*TO DO*
Your reproduction of the entries should be exact and should contain no pictures.

Entries taken from a collection
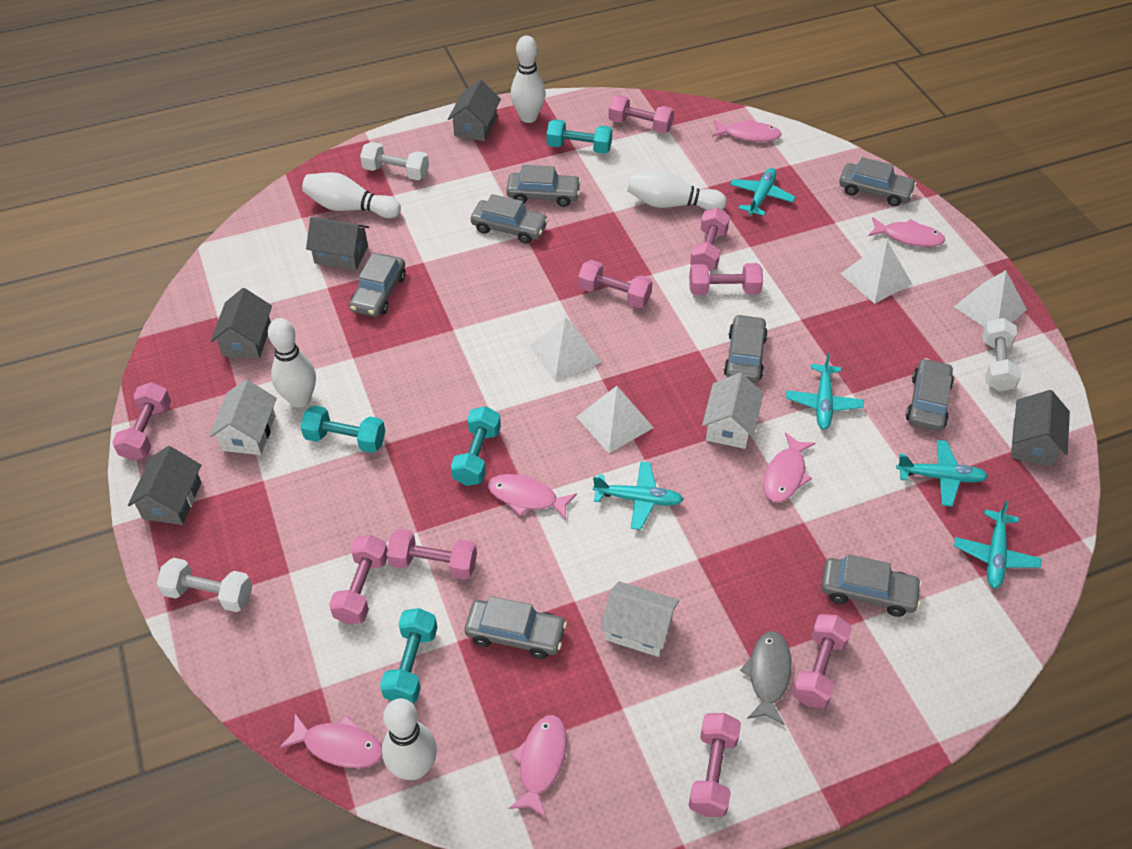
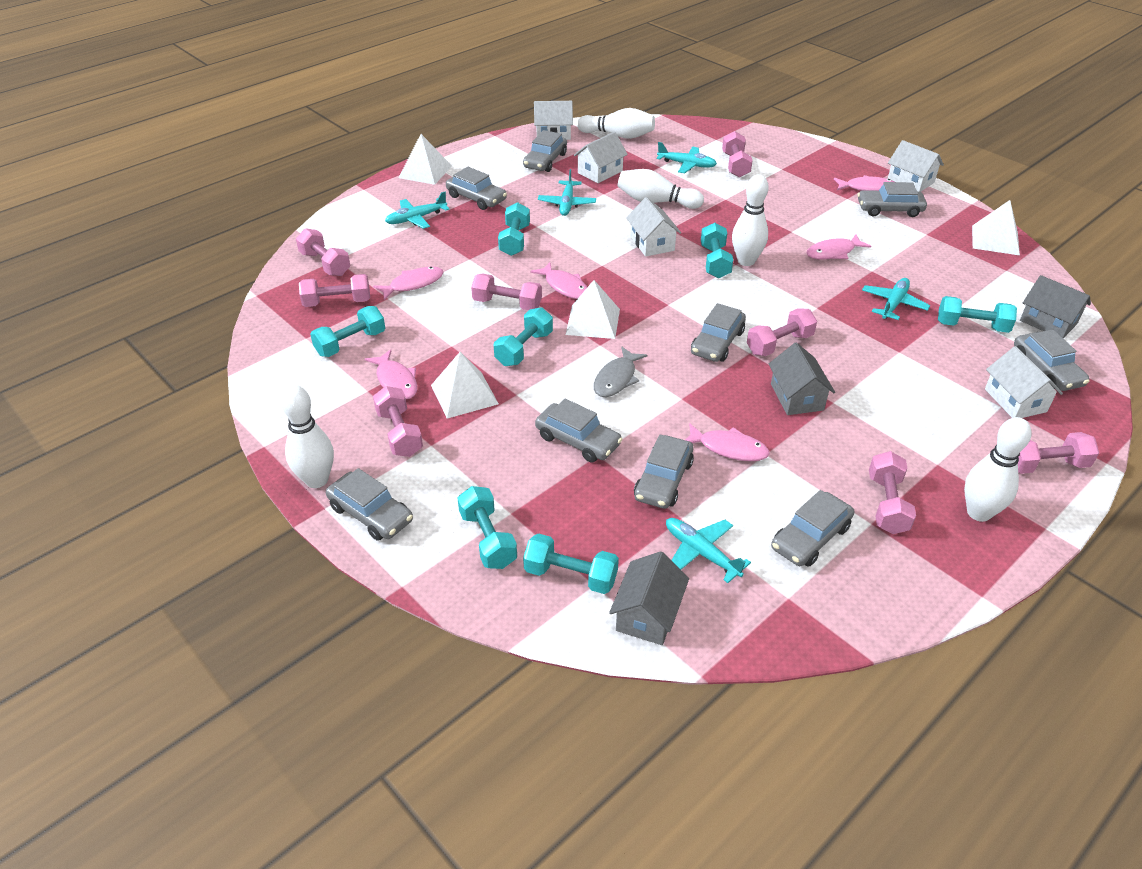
grey car: 8 -> 9
grey house: 5 -> 3
pink dumbbell: 9 -> 8
turquoise dumbbell: 4 -> 7
white dumbbell: 3 -> 0
white house: 3 -> 5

*EXPECTED ANSWER*
grey car: 8 -> 9
grey house: 5 -> 3
pink dumbbell: 9 -> 8
turquoise dumbbell: 4 -> 7
white dumbbell: 3 -> 0
white house: 3 -> 5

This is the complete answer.